EXERCISE BRIEF: Every record is to be copied unchanged, except that its pictures are removed.

═══ EXERCISE MATERIALS ═══

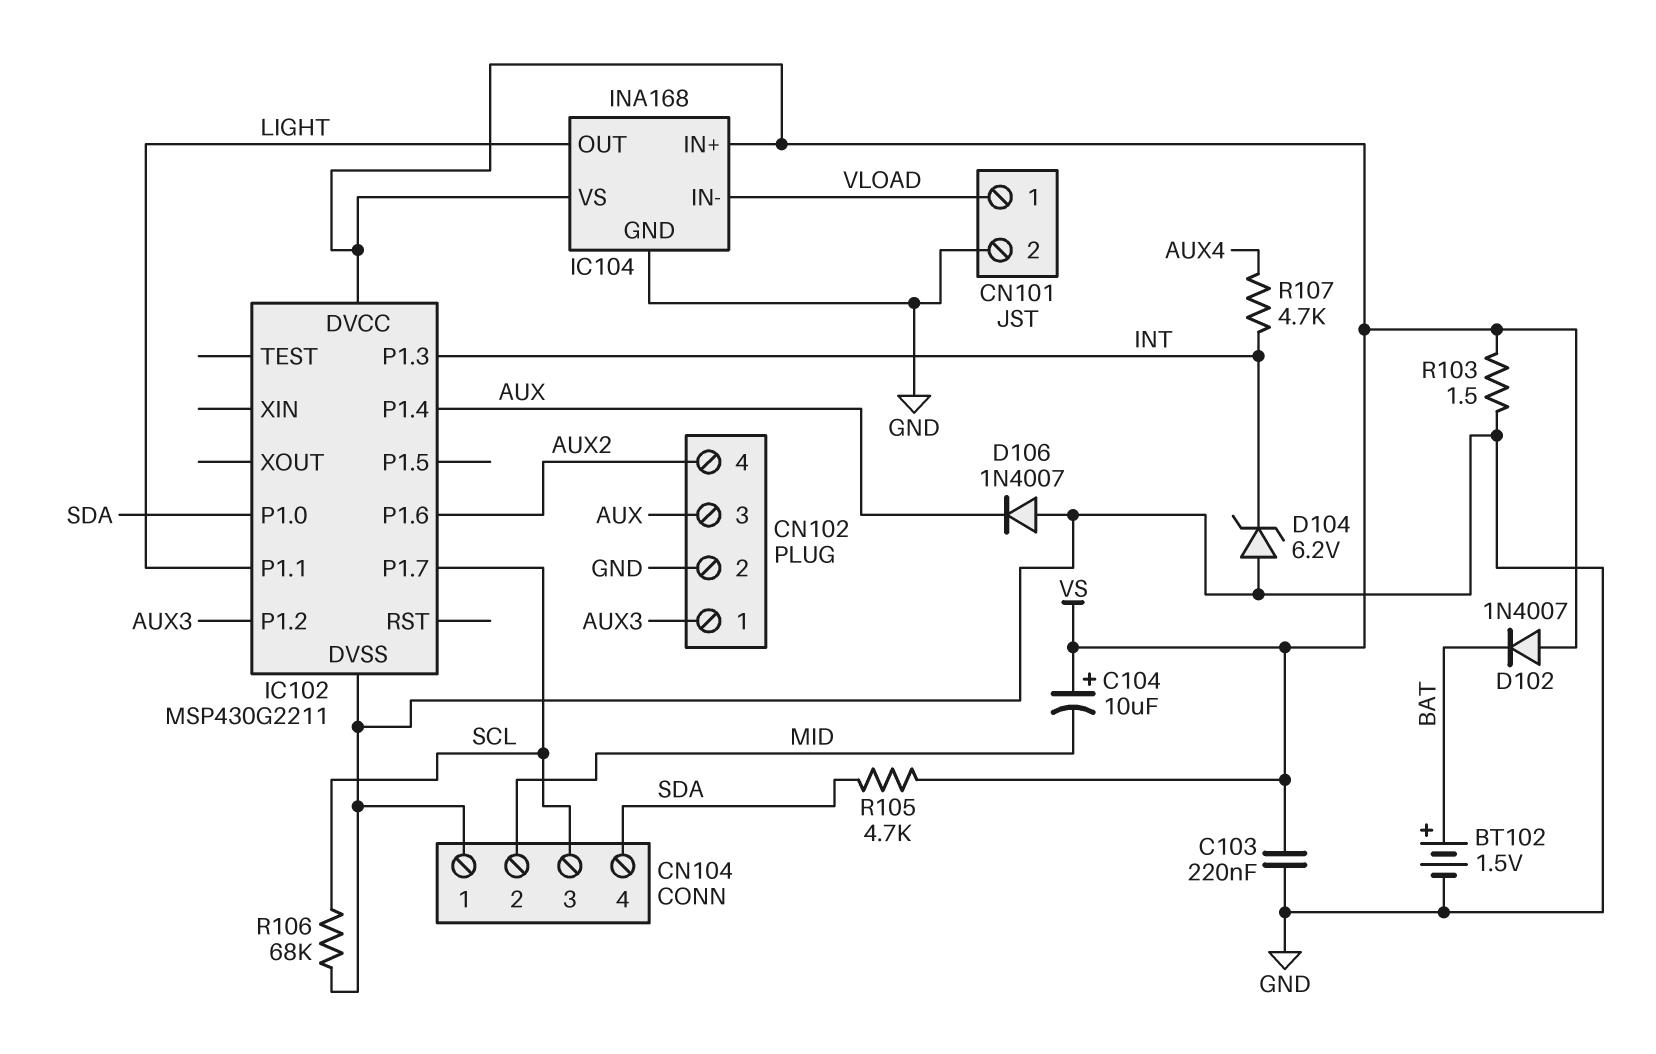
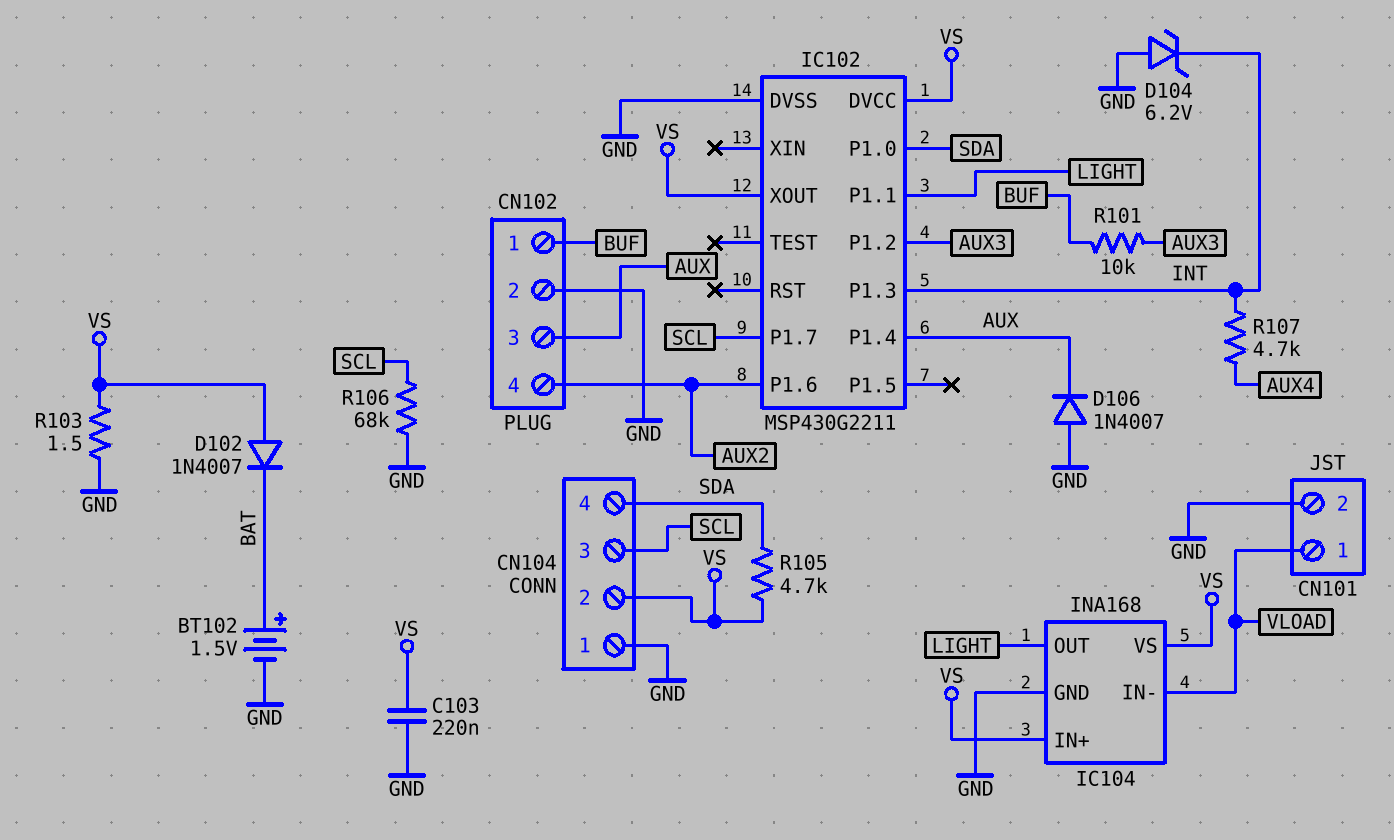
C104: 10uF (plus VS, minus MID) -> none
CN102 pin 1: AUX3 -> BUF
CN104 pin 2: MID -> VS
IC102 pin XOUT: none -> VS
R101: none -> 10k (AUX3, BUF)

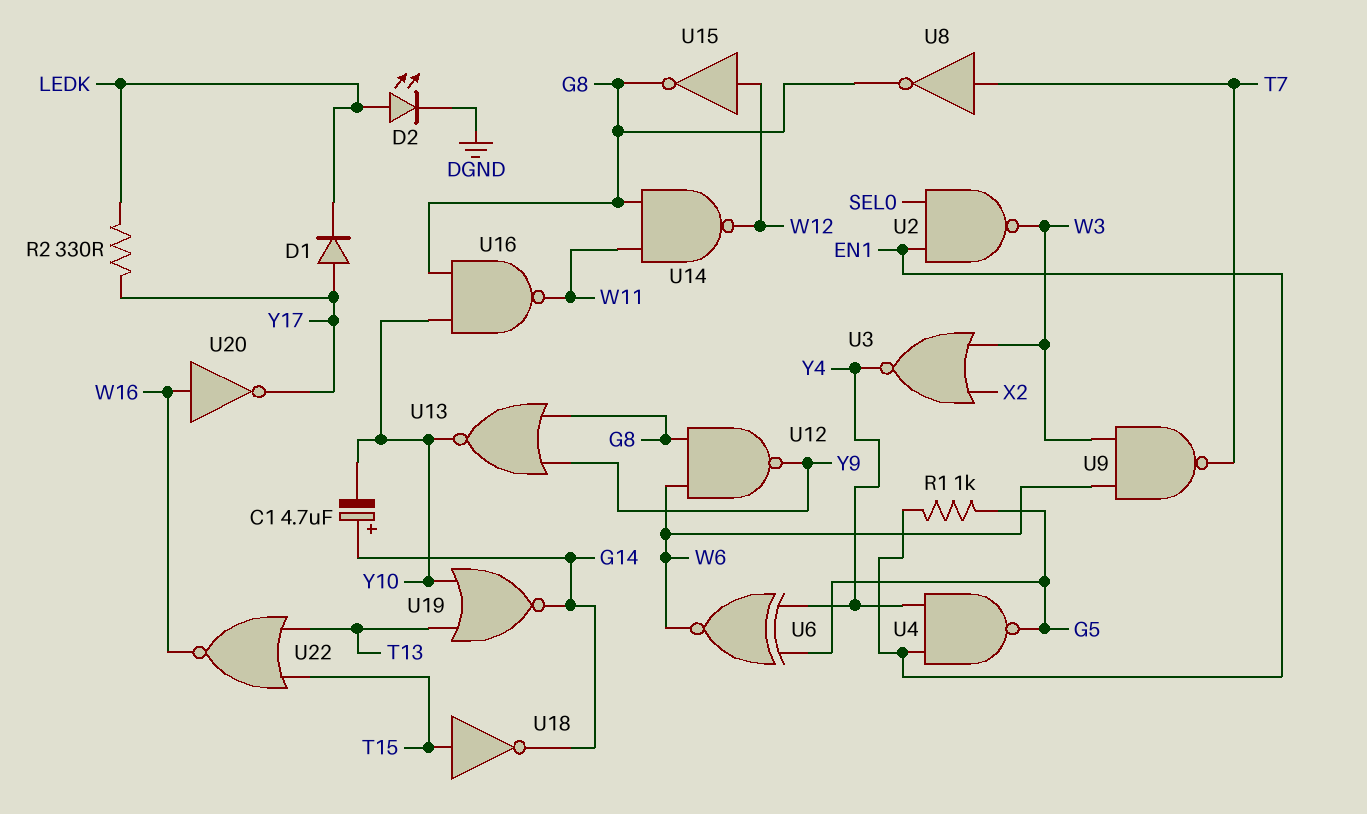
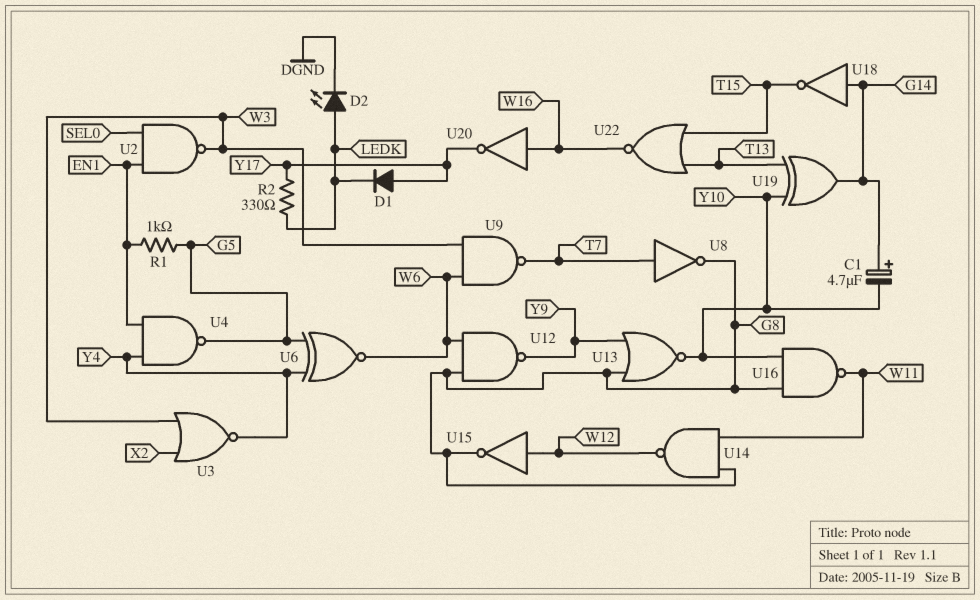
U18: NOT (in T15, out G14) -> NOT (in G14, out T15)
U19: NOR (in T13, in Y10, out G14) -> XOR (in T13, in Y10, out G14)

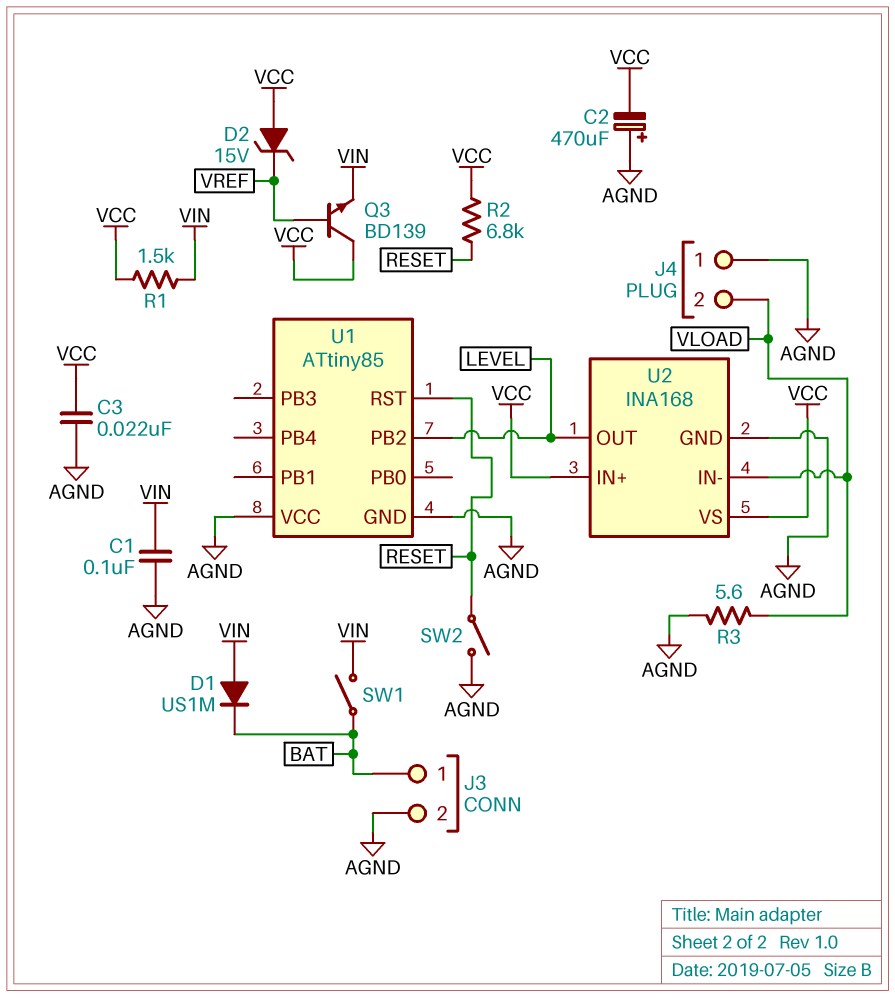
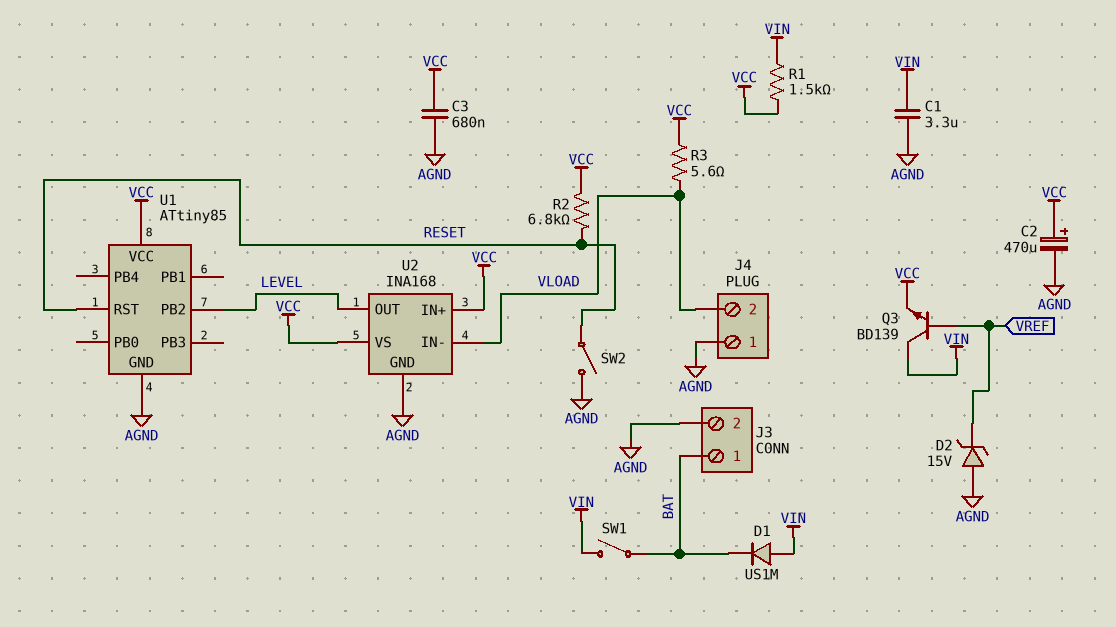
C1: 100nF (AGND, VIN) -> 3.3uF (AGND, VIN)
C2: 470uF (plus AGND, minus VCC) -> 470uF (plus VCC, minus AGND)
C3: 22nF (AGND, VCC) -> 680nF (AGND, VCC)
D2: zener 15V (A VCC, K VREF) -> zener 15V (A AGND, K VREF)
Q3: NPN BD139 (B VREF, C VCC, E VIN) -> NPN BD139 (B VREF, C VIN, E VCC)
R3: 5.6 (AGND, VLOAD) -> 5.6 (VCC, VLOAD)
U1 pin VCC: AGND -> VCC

═══

SOLVED PROBLEM:
C104: 10uF (plus VS, minus MID) -> none
CN102 pin 1: AUX3 -> BUF
CN104 pin 2: MID -> VS
IC102 pin XOUT: none -> VS
R101: none -> 10k (AUX3, BUF)

U18: NOT (in T15, out G14) -> NOT (in G14, out T15)
U19: NOR (in T13, in Y10, out G14) -> XOR (in T13, in Y10, out G14)

C1: 100nF (AGND, VIN) -> 3.3uF (AGND, VIN)
C2: 470uF (plus AGND, minus VCC) -> 470uF (plus VCC, minus AGND)
C3: 22nF (AGND, VCC) -> 680nF (AGND, VCC)
D2: zener 15V (A VCC, K VREF) -> zener 15V (A AGND, K VREF)
Q3: NPN BD139 (B VREF, C VCC, E VIN) -> NPN BD139 (B VREF, C VIN, E VCC)
R3: 5.6 (AGND, VLOAD) -> 5.6 (VCC, VLOAD)
U1 pin VCC: AGND -> VCC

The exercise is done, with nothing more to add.